● Your task: Write out, without any change, the lines in the material below that run from the line with "TP3: none -> test point (+9V)" through the line with "R10: 33k (GND, N002) -> none", both included.

--- START ---

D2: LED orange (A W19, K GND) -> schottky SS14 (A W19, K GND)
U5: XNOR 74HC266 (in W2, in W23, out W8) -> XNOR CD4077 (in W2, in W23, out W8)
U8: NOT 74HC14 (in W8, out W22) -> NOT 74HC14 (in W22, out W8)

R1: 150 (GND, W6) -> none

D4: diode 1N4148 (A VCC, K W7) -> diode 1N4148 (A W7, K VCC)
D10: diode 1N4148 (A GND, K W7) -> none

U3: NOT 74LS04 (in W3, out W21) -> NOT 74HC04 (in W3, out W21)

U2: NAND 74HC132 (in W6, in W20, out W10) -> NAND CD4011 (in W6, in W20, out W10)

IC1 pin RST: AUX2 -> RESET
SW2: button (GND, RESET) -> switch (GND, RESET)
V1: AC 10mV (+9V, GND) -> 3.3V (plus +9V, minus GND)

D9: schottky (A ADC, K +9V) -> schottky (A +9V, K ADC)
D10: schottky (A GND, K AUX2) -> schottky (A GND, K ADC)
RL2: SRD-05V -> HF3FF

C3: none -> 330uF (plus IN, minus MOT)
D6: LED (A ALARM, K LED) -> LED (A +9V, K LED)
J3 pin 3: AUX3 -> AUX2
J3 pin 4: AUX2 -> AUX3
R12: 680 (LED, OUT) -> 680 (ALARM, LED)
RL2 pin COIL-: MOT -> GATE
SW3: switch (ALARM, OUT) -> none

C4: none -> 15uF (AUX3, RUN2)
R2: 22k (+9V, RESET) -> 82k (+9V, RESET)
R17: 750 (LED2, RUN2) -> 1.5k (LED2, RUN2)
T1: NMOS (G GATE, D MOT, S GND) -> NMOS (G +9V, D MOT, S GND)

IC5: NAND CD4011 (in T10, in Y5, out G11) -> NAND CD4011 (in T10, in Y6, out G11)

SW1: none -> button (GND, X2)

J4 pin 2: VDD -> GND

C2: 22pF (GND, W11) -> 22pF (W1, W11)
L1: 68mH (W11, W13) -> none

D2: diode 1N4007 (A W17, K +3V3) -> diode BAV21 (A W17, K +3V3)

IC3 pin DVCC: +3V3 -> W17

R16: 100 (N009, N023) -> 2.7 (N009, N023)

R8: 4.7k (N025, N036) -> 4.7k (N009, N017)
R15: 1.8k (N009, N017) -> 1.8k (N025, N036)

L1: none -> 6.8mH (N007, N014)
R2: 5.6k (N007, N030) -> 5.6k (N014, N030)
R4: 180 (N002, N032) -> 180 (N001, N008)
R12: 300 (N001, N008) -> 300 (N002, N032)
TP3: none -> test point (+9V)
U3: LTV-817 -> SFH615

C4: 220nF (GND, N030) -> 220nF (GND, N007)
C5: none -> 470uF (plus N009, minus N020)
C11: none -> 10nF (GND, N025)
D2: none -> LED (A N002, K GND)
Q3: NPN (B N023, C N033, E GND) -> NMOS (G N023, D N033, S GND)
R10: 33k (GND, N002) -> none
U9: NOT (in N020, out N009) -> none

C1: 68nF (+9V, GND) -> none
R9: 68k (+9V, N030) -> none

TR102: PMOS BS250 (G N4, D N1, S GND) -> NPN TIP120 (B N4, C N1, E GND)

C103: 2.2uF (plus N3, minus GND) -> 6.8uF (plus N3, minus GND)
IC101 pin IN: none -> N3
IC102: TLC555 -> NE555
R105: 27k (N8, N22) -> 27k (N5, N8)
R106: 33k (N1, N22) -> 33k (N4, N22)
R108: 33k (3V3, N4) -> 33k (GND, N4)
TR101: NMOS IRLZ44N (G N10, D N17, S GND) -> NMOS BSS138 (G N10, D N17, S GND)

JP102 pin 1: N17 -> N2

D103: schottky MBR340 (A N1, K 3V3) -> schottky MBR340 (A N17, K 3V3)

--- END ---

● Answer:
TP3: none -> test point (+9V)
U3: LTV-817 -> SFH615

C4: 220nF (GND, N030) -> 220nF (GND, N007)
C5: none -> 470uF (plus N009, minus N020)
C11: none -> 10nF (GND, N025)
D2: none -> LED (A N002, K GND)
Q3: NPN (B N023, C N033, E GND) -> NMOS (G N023, D N033, S GND)
R10: 33k (GND, N002) -> none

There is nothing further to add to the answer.